-- WHAT YOU NEED TO DO --
A single stretch of the material below is to be transcribed exactly, starting at the line with "C1: 68nF (+12V, GND) -> 68nF (GND, N_2)" and ending after the line with "TP1: none -> test point (N_4)".

-- LISTED RECORDS --
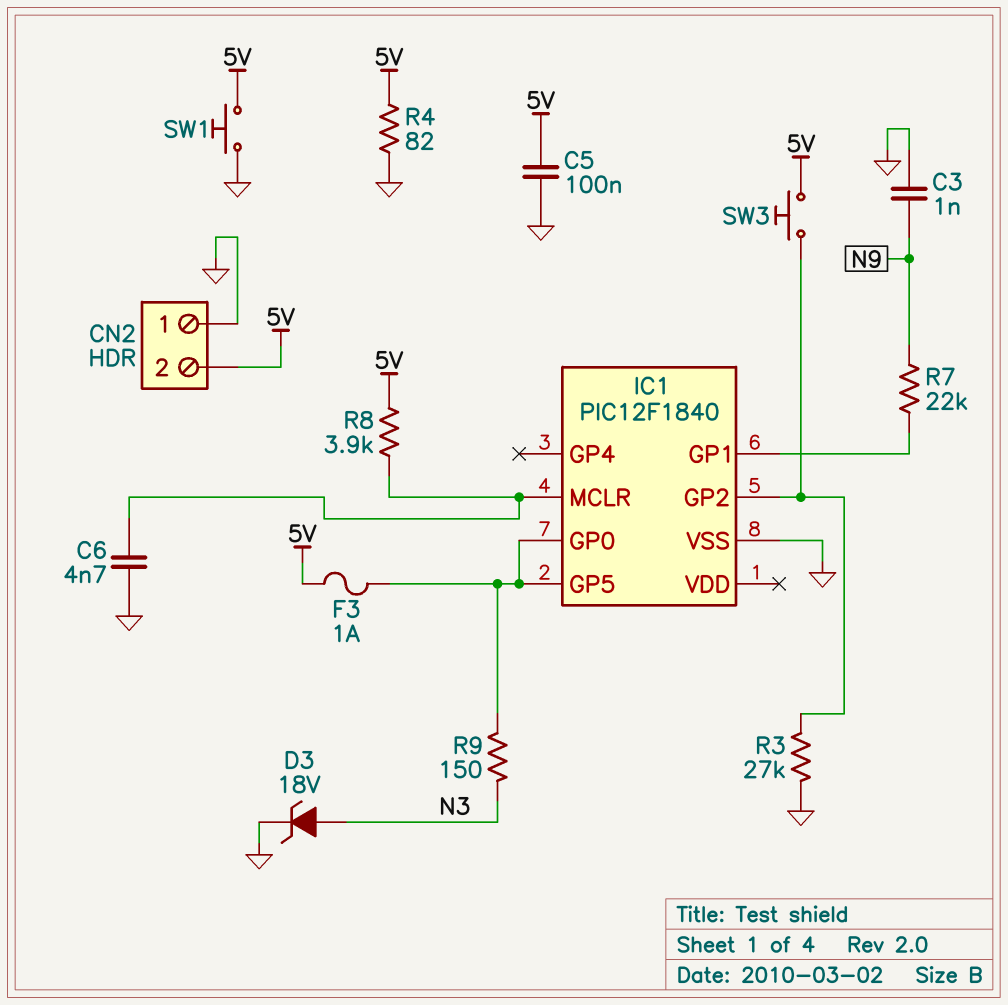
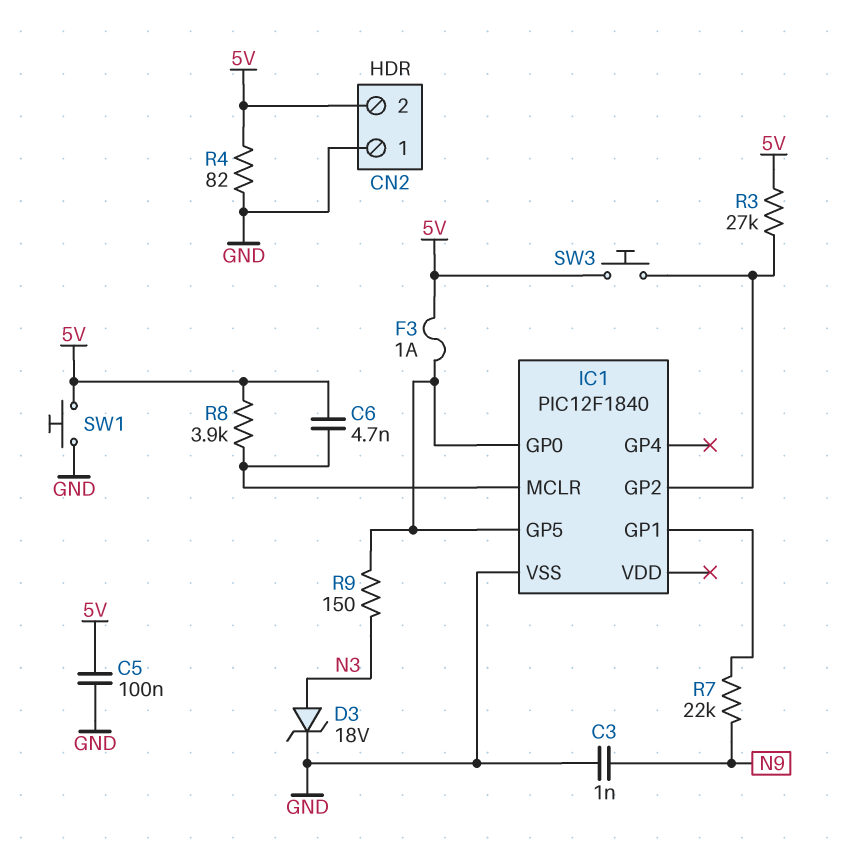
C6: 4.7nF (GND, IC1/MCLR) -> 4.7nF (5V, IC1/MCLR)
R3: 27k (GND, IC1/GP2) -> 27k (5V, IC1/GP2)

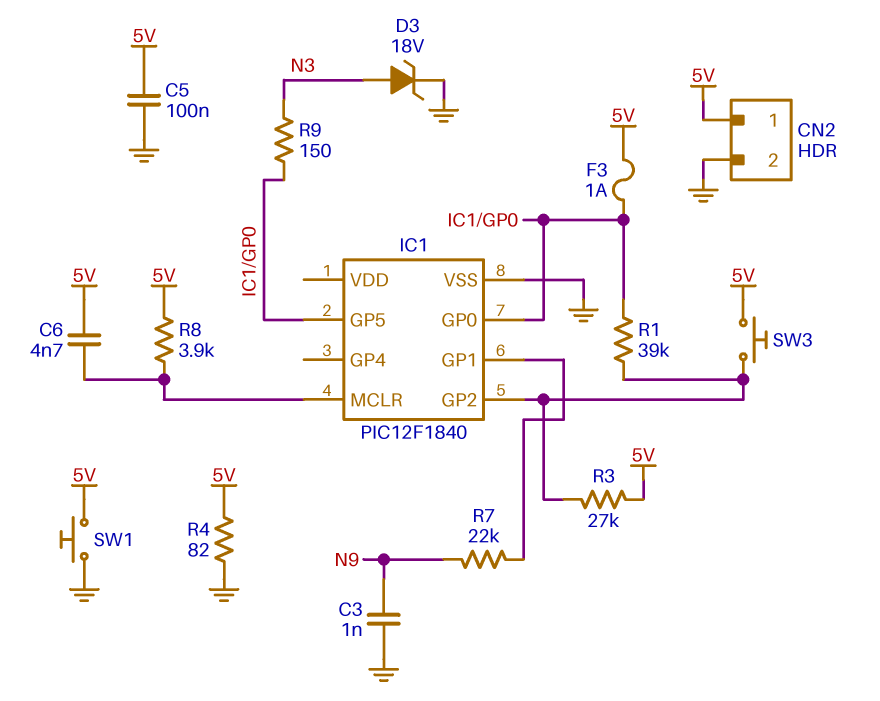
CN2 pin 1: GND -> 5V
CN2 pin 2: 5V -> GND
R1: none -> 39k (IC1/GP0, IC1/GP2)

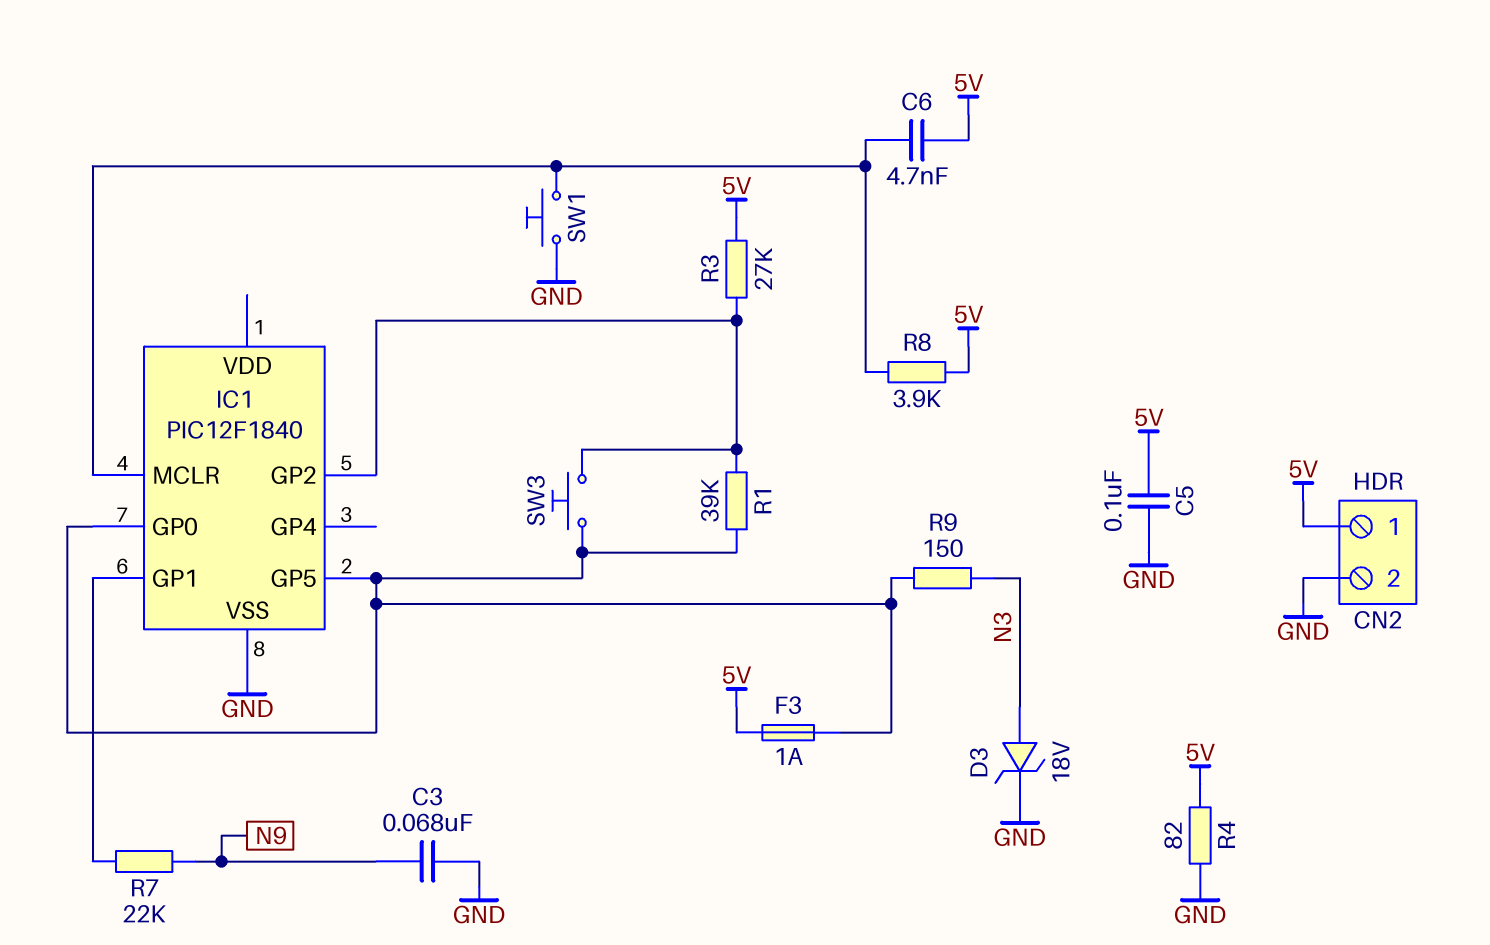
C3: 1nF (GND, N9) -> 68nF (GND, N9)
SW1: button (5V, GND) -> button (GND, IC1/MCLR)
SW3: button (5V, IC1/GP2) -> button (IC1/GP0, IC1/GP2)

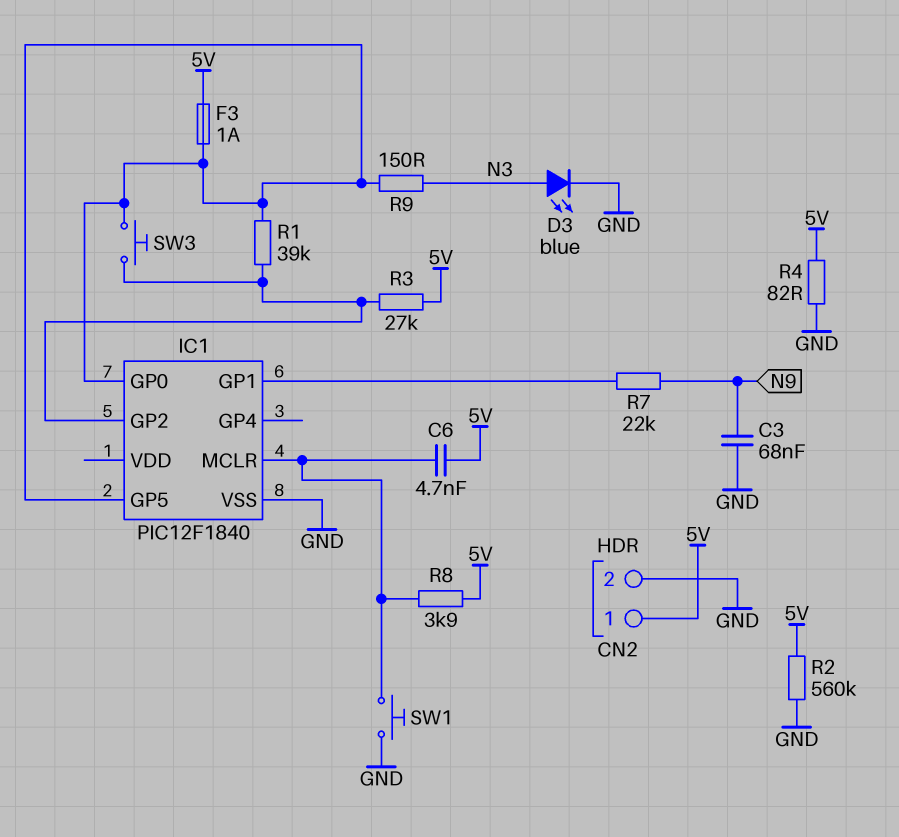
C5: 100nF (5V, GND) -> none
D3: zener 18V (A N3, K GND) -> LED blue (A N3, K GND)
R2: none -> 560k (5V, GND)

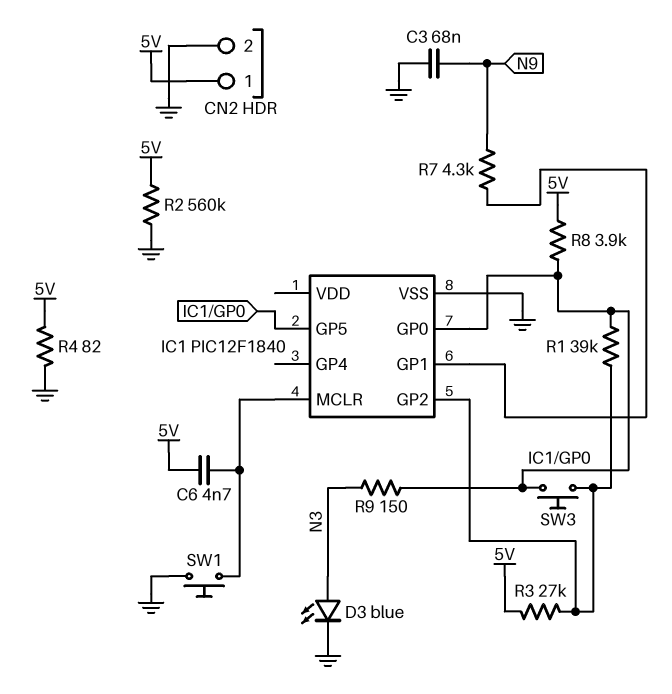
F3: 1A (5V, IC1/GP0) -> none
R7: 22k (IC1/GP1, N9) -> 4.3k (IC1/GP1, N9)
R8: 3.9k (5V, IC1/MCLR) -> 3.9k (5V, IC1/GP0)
...
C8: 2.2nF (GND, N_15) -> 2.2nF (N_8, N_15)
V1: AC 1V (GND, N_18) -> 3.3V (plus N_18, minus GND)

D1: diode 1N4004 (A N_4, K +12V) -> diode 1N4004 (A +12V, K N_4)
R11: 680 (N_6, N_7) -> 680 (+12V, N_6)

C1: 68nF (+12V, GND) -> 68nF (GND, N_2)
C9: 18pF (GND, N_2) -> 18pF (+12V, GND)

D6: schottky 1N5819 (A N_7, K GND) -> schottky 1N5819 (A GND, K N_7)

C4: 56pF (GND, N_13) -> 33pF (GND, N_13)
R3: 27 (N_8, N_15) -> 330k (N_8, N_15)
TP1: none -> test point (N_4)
--
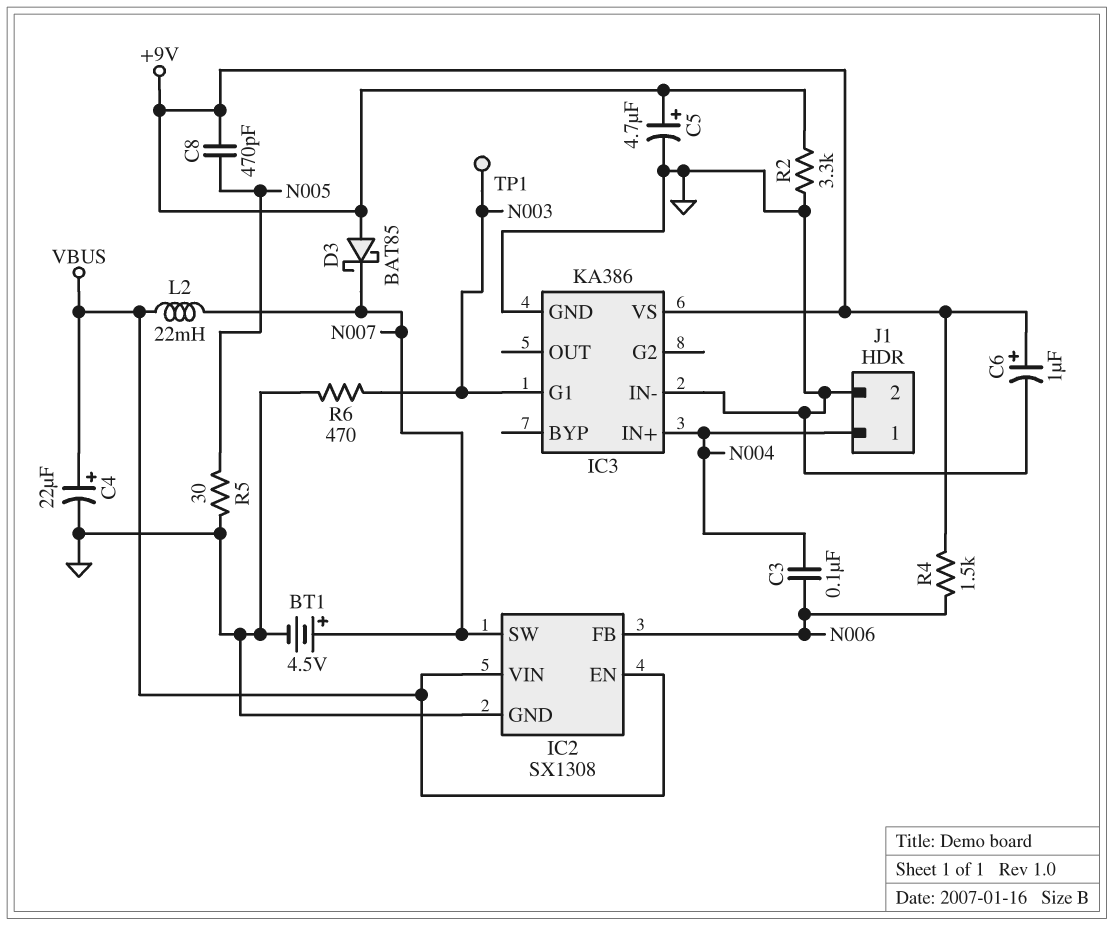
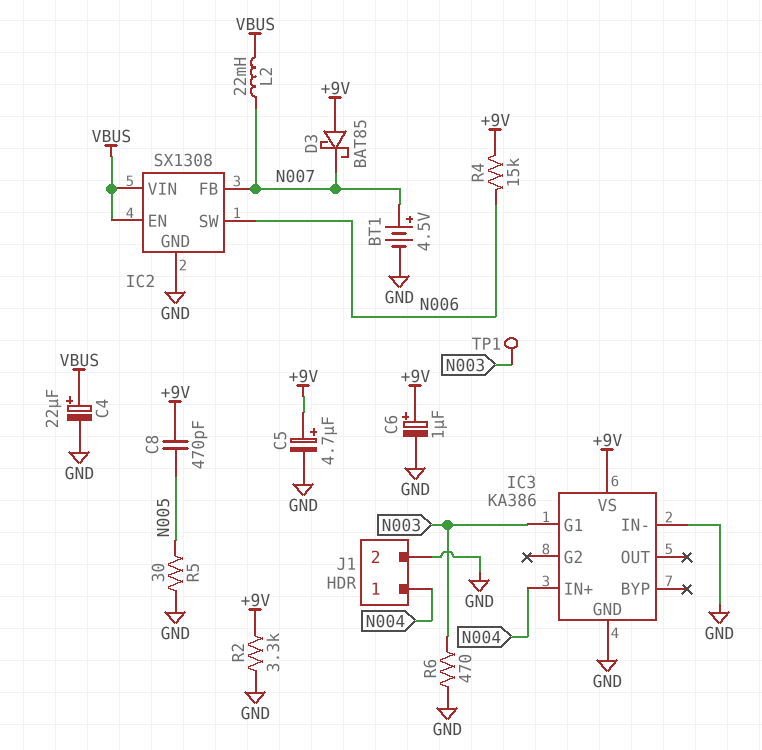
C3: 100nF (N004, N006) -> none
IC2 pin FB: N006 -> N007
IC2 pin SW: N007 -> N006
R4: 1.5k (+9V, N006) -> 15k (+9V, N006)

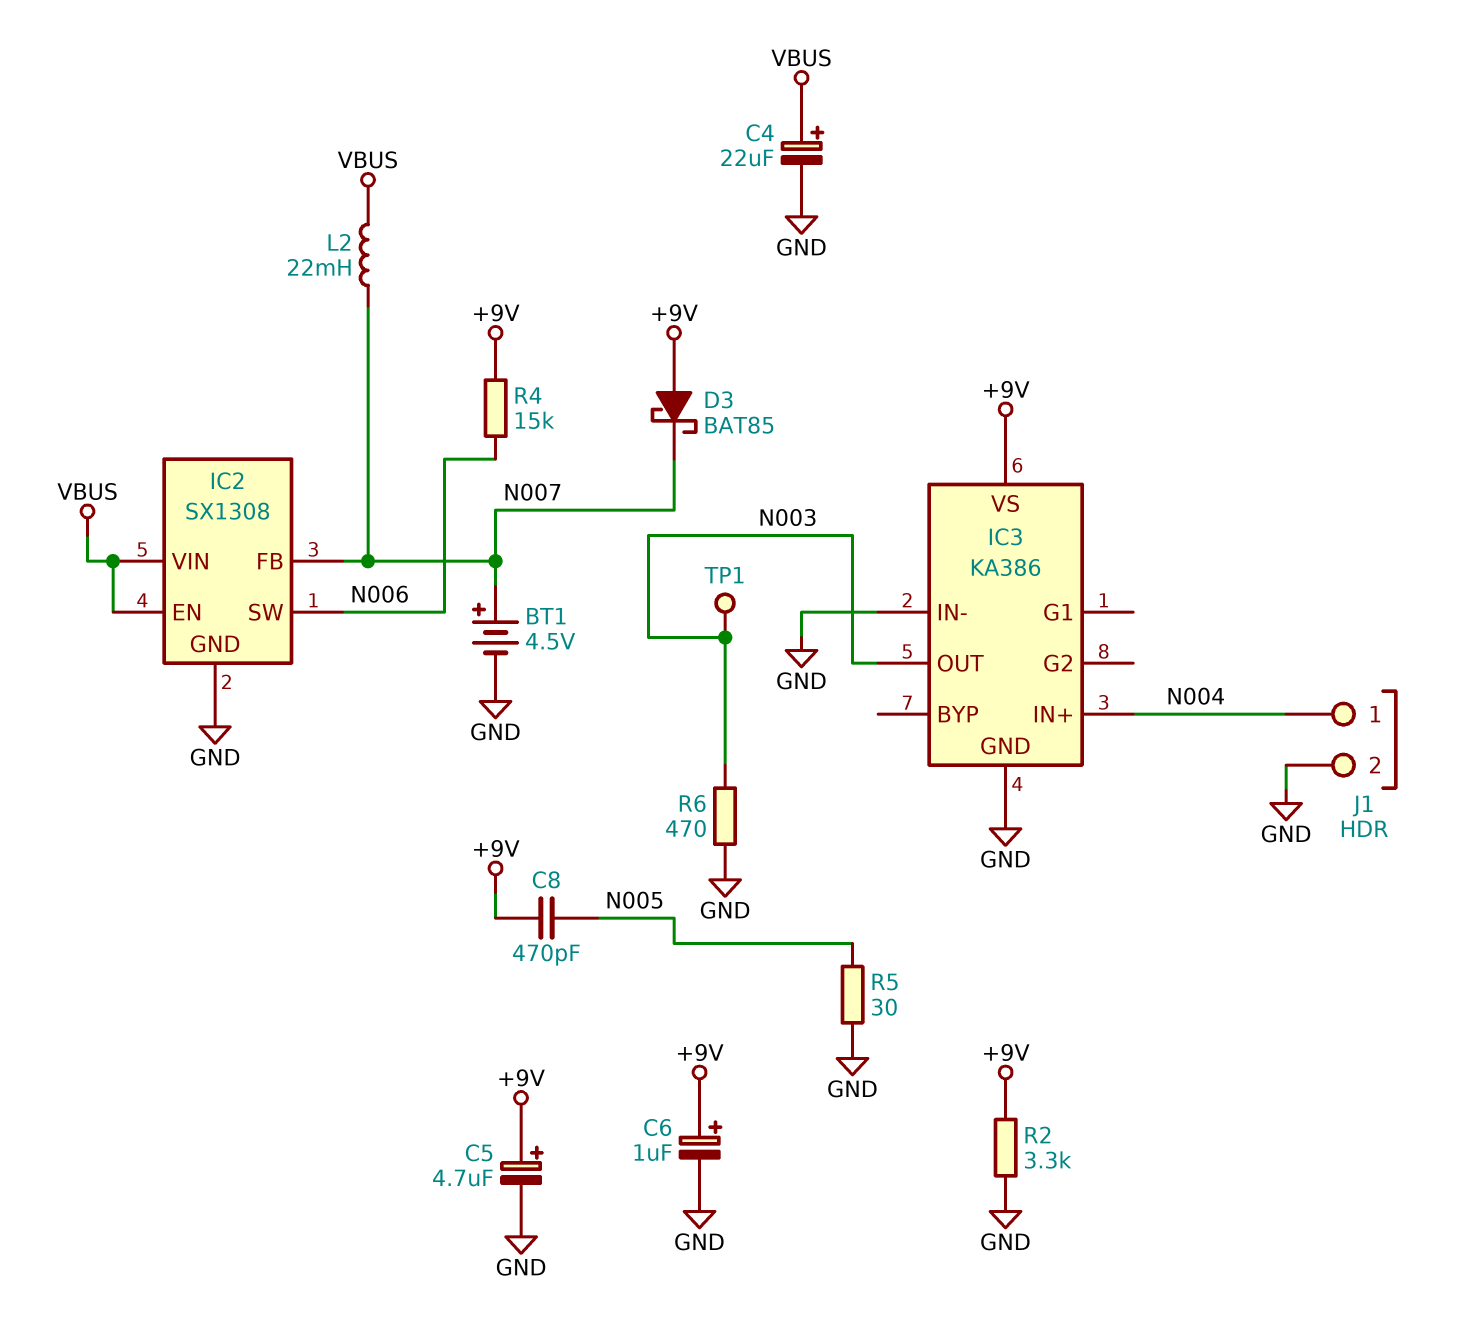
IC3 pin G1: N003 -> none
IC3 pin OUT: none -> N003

-- RESPONSE AREA --
C1: 68nF (+12V, GND) -> 68nF (GND, N_2)
C9: 18pF (GND, N_2) -> 18pF (+12V, GND)

D6: schottky 1N5819 (A N_7, K GND) -> schottky 1N5819 (A GND, K N_7)

C4: 56pF (GND, N_13) -> 33pF (GND, N_13)
R3: 27 (N_8, N_15) -> 330k (N_8, N_15)
TP1: none -> test point (N_4)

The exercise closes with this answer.